§ What you should do:
Once the line with "Audits: [112,11,162,51] ->" is found in the data, output it and each following line exactly, up to and including the line with "Create layout?: [764,376,1123,538]", and nothing before or after.

Data items:
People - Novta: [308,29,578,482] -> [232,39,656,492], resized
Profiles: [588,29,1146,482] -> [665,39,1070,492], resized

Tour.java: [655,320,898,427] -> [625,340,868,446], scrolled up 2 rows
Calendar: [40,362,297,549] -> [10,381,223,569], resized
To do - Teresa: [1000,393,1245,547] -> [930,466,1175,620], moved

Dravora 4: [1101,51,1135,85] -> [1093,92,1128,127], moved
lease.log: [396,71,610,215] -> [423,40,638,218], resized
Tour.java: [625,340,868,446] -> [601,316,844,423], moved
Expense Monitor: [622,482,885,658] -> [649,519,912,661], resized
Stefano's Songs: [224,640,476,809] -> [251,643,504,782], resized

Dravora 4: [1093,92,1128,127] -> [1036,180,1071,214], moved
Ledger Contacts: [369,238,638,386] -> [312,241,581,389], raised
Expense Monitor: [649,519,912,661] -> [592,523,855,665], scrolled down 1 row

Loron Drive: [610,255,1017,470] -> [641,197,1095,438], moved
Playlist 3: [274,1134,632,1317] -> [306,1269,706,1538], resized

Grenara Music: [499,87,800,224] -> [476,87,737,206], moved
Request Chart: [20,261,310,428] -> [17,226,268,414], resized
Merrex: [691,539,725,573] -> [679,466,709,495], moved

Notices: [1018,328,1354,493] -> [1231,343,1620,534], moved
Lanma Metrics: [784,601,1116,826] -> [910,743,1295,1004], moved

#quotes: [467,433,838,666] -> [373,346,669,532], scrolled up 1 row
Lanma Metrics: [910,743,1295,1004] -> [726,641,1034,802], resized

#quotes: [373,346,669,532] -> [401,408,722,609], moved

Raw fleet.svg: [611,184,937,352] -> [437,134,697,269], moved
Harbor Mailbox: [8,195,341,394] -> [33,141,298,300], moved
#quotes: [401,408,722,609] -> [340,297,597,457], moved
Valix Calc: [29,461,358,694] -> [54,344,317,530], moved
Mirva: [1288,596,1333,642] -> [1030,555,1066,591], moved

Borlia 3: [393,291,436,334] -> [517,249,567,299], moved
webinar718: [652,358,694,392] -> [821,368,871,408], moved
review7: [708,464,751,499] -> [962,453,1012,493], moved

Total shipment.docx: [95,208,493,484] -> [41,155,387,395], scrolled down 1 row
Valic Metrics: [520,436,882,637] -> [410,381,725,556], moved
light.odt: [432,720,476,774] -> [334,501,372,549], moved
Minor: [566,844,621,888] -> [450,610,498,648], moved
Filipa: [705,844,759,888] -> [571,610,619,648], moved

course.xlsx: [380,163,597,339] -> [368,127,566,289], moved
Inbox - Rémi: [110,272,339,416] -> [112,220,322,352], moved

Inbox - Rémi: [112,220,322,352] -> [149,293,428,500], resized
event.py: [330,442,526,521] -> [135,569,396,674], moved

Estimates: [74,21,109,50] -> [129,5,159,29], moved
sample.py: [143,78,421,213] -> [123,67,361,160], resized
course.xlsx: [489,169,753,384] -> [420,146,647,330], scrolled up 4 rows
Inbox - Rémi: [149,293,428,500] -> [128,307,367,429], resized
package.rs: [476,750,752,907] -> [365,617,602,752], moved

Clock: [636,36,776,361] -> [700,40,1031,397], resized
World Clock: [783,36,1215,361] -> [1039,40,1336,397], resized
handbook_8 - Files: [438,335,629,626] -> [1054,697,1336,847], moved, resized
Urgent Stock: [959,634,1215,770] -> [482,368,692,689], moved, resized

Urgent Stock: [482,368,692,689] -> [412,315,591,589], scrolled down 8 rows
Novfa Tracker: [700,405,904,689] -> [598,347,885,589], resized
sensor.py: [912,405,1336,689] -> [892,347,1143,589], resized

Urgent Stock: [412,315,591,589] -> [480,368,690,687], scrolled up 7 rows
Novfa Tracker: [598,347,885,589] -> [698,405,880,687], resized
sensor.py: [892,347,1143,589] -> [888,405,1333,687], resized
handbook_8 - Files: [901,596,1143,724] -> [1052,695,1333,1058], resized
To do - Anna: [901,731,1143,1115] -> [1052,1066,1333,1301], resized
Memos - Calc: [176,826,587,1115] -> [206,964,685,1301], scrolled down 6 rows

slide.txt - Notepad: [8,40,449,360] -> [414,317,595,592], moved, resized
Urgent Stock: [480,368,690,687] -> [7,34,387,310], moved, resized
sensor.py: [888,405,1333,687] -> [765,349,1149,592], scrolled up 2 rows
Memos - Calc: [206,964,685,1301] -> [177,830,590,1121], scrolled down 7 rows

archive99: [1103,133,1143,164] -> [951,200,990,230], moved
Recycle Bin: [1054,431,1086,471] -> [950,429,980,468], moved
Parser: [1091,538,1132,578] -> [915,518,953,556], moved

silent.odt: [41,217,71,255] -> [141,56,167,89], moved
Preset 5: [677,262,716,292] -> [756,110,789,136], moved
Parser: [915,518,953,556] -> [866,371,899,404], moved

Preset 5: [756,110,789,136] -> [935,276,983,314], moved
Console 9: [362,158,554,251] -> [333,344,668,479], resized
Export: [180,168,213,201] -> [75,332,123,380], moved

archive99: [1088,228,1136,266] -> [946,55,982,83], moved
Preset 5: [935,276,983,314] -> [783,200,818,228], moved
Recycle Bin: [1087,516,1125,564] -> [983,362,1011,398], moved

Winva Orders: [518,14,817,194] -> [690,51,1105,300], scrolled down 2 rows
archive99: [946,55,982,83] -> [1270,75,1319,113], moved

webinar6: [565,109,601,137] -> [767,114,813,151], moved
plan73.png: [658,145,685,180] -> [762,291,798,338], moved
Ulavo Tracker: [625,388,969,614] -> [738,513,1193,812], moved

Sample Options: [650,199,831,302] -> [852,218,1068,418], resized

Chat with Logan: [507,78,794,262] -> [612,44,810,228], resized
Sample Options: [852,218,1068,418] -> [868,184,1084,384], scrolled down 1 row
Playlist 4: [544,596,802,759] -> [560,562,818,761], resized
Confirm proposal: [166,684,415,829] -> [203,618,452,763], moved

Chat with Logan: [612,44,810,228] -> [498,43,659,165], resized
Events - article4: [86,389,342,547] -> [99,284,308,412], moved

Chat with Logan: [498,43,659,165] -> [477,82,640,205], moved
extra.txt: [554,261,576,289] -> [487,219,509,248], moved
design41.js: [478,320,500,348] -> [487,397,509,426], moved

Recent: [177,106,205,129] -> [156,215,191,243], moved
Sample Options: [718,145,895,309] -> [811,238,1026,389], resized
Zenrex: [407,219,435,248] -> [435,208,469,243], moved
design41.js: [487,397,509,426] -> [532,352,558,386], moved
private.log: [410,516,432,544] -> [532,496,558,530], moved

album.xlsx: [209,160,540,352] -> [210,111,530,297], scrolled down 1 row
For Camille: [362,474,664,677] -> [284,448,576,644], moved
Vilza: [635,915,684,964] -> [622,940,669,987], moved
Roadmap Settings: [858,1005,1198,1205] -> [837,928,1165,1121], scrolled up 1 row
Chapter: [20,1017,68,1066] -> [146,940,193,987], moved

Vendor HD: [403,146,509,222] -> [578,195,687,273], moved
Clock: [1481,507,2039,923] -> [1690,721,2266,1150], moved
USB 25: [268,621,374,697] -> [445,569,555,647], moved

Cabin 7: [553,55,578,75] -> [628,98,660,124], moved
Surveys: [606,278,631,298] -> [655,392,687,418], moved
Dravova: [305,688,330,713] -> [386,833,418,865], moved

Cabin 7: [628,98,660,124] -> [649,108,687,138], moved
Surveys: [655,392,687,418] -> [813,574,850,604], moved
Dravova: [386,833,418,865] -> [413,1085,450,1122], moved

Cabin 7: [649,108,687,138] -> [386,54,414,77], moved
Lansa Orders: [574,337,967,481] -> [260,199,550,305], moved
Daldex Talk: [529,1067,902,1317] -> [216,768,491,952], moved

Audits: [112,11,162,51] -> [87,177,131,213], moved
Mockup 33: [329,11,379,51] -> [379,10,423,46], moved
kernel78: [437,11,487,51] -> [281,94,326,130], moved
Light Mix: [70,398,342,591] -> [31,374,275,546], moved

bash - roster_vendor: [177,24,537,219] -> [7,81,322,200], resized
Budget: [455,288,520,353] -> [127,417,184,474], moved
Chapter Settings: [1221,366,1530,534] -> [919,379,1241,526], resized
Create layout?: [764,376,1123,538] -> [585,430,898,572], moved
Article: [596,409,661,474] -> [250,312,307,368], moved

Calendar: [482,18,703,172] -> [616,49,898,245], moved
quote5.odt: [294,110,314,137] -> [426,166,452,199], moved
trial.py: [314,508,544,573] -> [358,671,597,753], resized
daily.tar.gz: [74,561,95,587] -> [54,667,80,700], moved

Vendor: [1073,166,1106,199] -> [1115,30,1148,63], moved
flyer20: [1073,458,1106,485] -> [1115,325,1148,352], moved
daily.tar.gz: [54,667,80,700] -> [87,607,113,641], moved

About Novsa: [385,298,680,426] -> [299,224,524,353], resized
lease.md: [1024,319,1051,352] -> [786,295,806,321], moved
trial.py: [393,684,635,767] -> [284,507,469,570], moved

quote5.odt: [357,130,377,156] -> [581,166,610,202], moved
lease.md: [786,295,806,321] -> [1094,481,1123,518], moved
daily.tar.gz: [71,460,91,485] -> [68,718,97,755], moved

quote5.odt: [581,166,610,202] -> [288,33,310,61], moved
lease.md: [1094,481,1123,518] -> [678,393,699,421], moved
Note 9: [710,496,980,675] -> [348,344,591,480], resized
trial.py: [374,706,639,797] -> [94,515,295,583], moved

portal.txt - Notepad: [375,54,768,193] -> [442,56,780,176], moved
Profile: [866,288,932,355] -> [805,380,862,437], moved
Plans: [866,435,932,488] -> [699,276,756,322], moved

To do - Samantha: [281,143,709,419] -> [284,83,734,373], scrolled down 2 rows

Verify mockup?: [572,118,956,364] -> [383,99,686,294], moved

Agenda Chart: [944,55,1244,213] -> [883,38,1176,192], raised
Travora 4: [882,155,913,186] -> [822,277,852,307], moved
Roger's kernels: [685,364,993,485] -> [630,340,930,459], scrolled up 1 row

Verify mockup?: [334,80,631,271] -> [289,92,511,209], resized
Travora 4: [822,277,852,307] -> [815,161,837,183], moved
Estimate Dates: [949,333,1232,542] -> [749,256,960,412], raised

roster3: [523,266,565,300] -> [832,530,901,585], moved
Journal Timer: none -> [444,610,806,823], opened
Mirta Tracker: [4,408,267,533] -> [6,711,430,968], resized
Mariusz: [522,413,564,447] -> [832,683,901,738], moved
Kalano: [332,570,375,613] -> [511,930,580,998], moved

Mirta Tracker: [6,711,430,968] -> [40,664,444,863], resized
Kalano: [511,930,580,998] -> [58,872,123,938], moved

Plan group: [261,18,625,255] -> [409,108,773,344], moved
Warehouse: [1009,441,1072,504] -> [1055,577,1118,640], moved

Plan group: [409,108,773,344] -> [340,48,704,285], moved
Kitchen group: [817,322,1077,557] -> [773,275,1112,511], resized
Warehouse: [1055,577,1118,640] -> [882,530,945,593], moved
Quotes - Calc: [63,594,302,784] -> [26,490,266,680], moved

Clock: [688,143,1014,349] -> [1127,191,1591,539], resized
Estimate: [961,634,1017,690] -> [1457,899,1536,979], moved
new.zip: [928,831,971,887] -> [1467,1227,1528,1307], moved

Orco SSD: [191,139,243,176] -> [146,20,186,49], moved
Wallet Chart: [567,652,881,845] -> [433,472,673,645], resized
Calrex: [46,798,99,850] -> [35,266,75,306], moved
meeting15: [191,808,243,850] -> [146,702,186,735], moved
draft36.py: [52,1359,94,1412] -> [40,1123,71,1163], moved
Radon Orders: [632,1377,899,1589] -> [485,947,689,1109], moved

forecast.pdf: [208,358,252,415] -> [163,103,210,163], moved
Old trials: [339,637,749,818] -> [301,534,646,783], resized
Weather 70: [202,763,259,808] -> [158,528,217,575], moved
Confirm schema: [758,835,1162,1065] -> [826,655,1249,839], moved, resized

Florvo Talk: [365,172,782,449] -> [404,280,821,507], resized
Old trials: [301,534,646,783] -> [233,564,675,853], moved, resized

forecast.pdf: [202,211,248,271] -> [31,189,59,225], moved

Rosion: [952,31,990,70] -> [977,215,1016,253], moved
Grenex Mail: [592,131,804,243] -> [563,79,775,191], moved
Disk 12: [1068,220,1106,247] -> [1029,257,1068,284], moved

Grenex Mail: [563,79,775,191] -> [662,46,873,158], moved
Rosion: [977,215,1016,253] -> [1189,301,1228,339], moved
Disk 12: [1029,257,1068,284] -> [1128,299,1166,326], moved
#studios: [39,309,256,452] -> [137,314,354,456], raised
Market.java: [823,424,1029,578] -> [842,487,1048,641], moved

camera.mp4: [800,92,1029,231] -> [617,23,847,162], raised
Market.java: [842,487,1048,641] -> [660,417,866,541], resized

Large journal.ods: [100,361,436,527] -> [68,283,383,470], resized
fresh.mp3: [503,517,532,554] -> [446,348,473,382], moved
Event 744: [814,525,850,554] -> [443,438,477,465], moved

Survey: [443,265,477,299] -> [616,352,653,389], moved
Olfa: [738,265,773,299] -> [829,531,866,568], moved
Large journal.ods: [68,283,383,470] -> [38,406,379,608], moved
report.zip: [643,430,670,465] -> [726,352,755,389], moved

§ Answer section:
Audits: [112,11,162,51] -> [87,177,131,213], moved
Mockup 33: [329,11,379,51] -> [379,10,423,46], moved
kernel78: [437,11,487,51] -> [281,94,326,130], moved
Light Mix: [70,398,342,591] -> [31,374,275,546], moved

bash - roster_vendor: [177,24,537,219] -> [7,81,322,200], resized
Budget: [455,288,520,353] -> [127,417,184,474], moved
Chapter Settings: [1221,366,1530,534] -> [919,379,1241,526], resized
Create layout?: [764,376,1123,538] -> [585,430,898,572], moved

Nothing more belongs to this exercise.